Given records >>
********

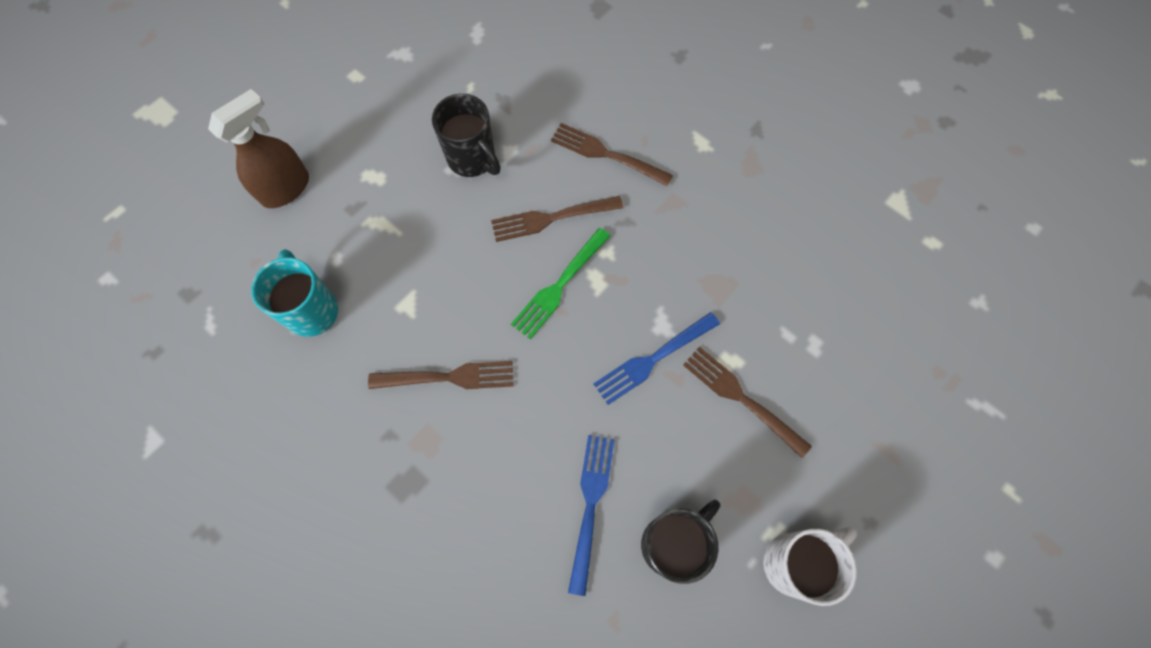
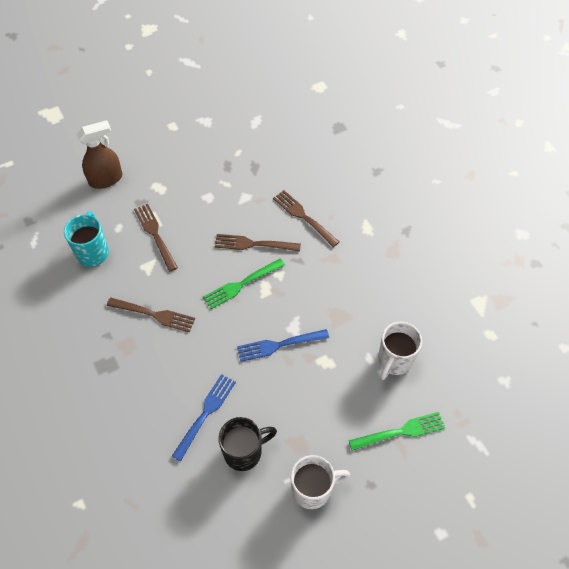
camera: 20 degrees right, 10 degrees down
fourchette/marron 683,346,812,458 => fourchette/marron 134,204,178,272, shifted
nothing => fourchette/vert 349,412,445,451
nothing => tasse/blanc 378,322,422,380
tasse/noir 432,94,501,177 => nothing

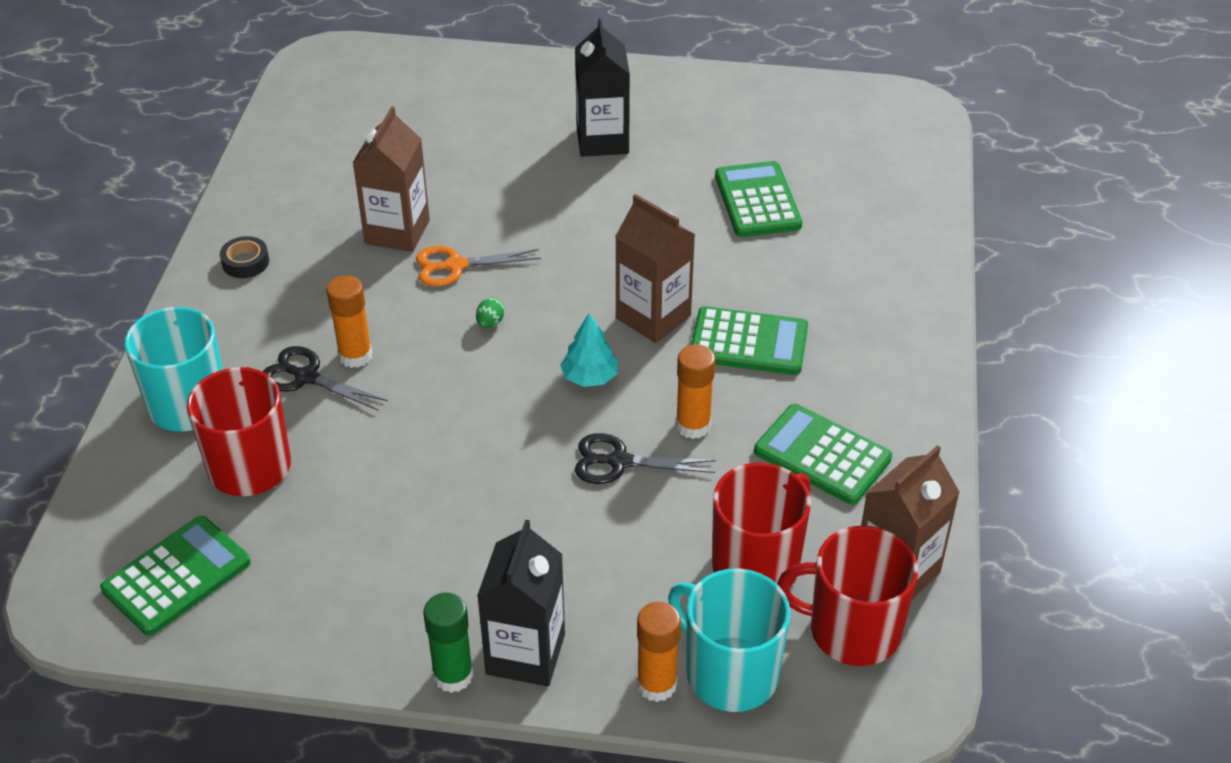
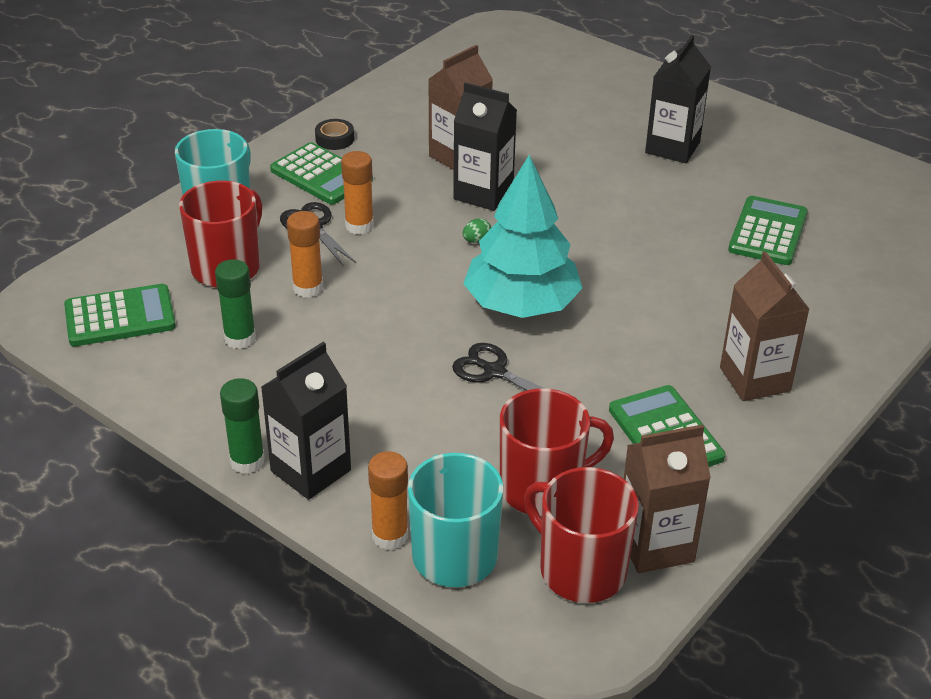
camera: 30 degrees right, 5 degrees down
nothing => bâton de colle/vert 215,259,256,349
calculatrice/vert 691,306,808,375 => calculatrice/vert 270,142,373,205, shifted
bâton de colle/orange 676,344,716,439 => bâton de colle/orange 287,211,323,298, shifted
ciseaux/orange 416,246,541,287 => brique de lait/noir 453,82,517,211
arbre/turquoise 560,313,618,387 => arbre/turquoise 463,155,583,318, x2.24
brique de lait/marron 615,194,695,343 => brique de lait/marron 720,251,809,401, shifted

********

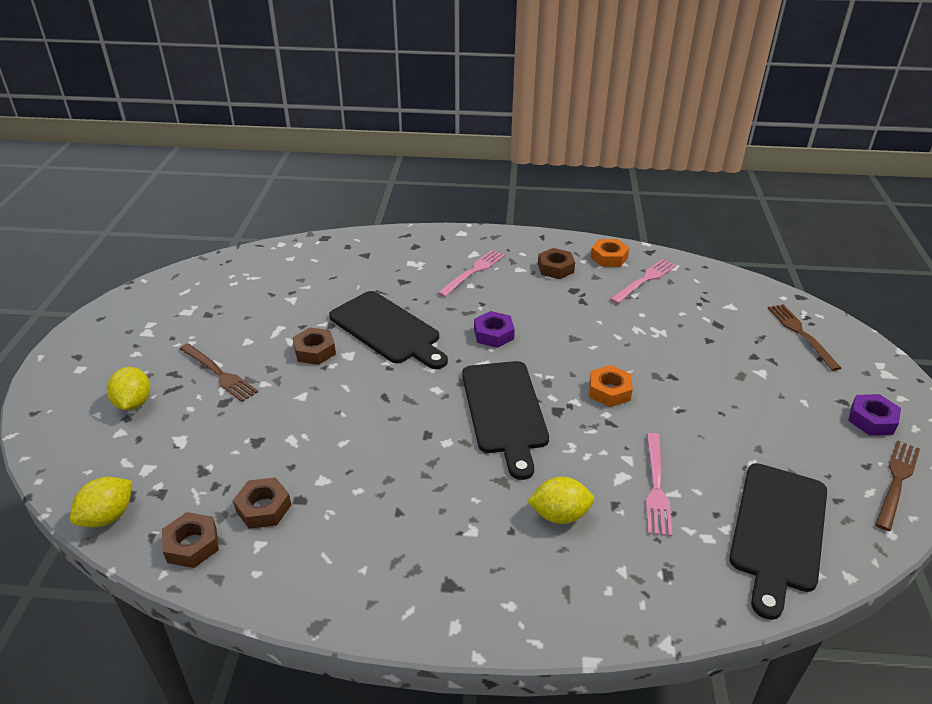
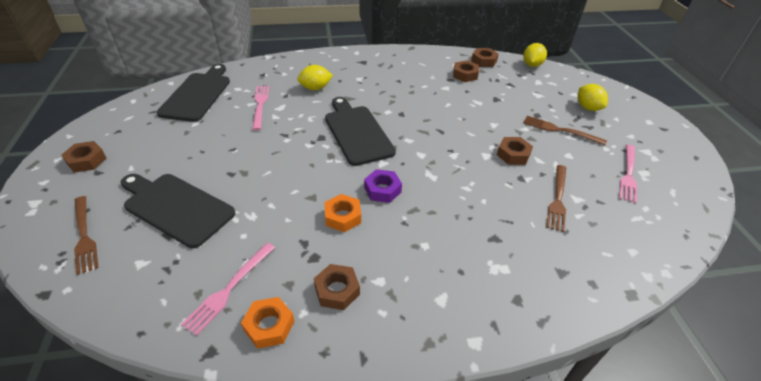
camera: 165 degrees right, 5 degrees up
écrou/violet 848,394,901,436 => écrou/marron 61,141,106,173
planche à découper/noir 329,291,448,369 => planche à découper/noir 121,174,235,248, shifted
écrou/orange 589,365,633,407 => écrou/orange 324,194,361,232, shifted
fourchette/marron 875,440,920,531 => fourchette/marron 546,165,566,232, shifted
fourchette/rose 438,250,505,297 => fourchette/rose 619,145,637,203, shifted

********

In the entries above, find the line holding "camera: 20 degrees right, 10 degrees down" and the line holding "nothing => tasse/blanc 378,322,422,380", then retype exactly those two lines and every line between them, and nothing else.

camera: 20 degrees right, 10 degrees down
fourchette/marron 683,346,812,458 => fourchette/marron 134,204,178,272, shifted
nothing => fourchette/vert 349,412,445,451
nothing => tasse/blanc 378,322,422,380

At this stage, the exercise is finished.